- Action item: Find each line below where the word "plate" occurs, and copy it.

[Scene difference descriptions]

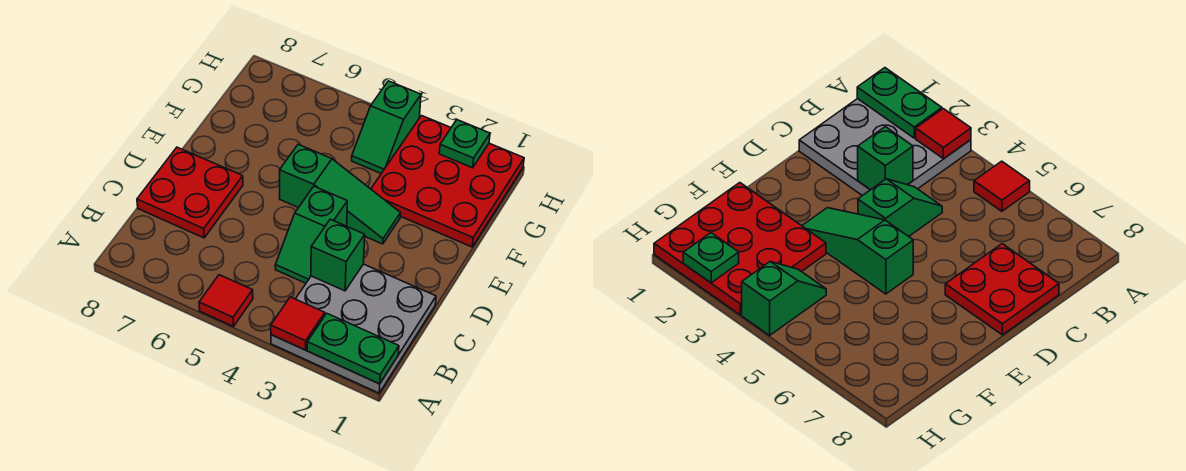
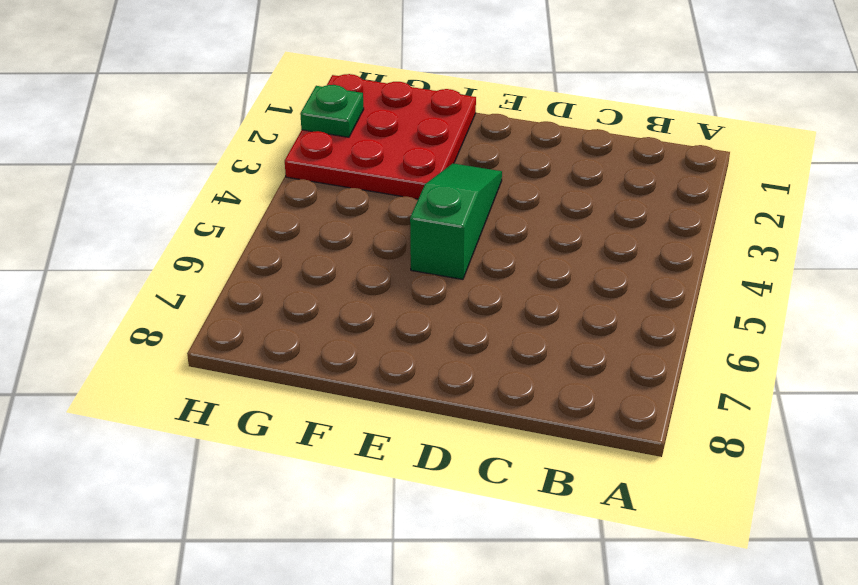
none -> grey plate A1:C3 level 1
none -> red tile A5 level 1

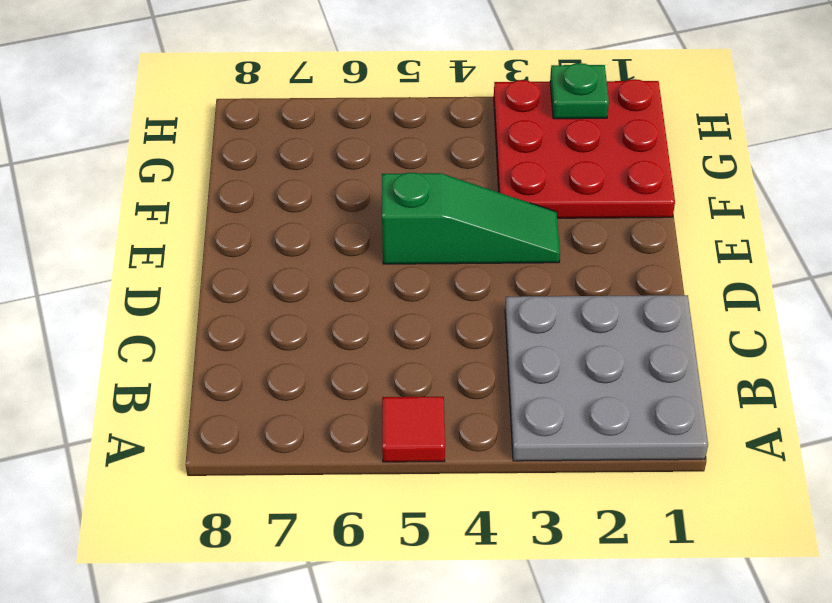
none -> green slope C4:D4 level 1 top D
none -> red plate C7:D8 level 1

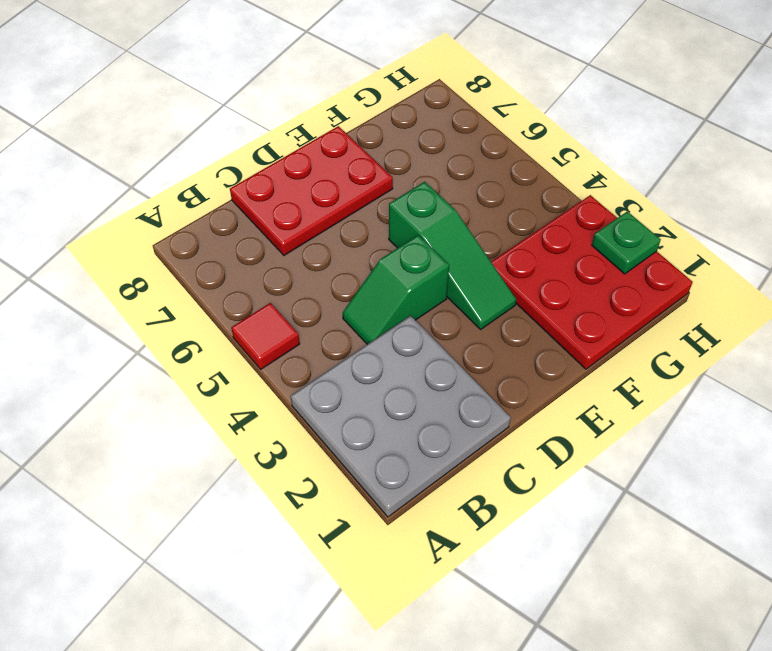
red plate C7:E8 level 1 -> red plate C7:D8 level 1
none -> green slope G4:H4 level 1 top H
none -> green plate A1:A2 level 2

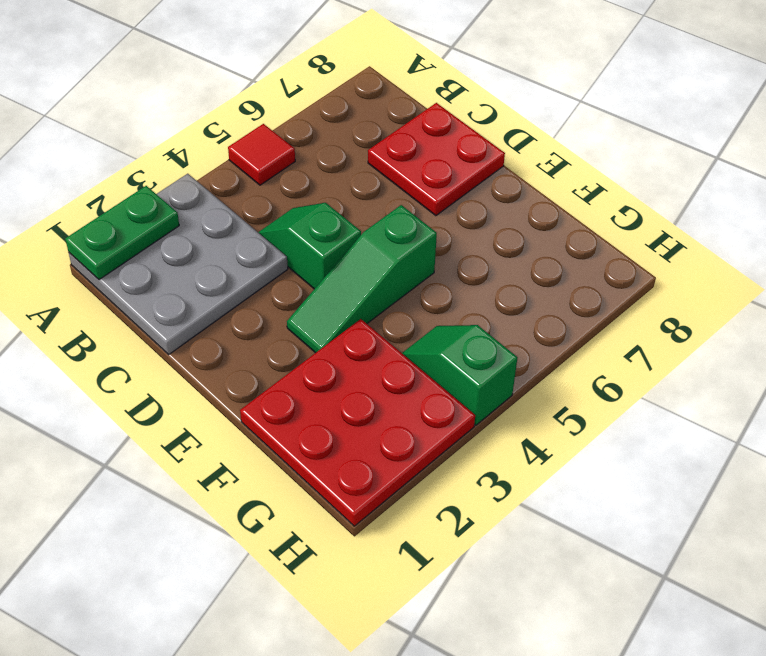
none -> red tile A3 level 2
none -> green brick C3 level 2

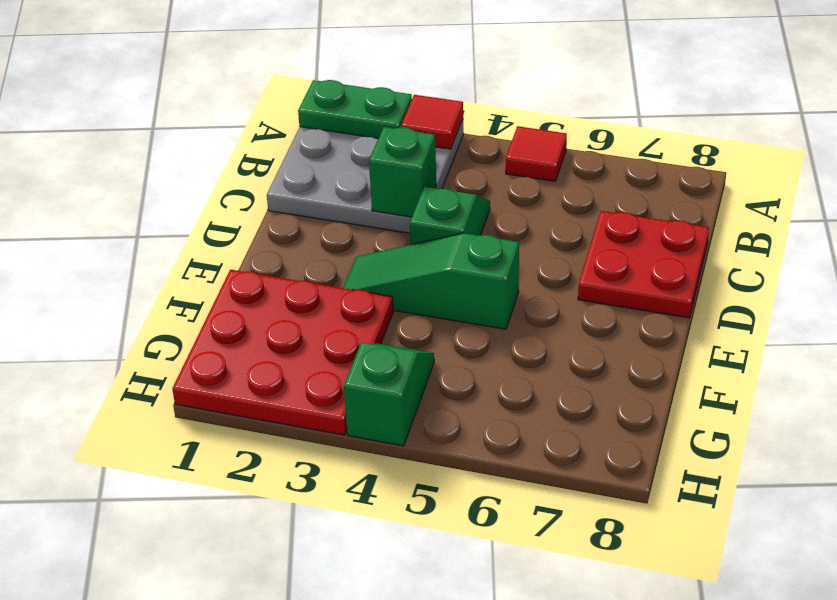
none -> green plate H2 level 2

- Task result:
none -> grey plate A1:C3 level 1
none -> red plate C7:D8 level 1
red plate C7:E8 level 1 -> red plate C7:D8 level 1
none -> green plate A1:A2 level 2
none -> green plate H2 level 2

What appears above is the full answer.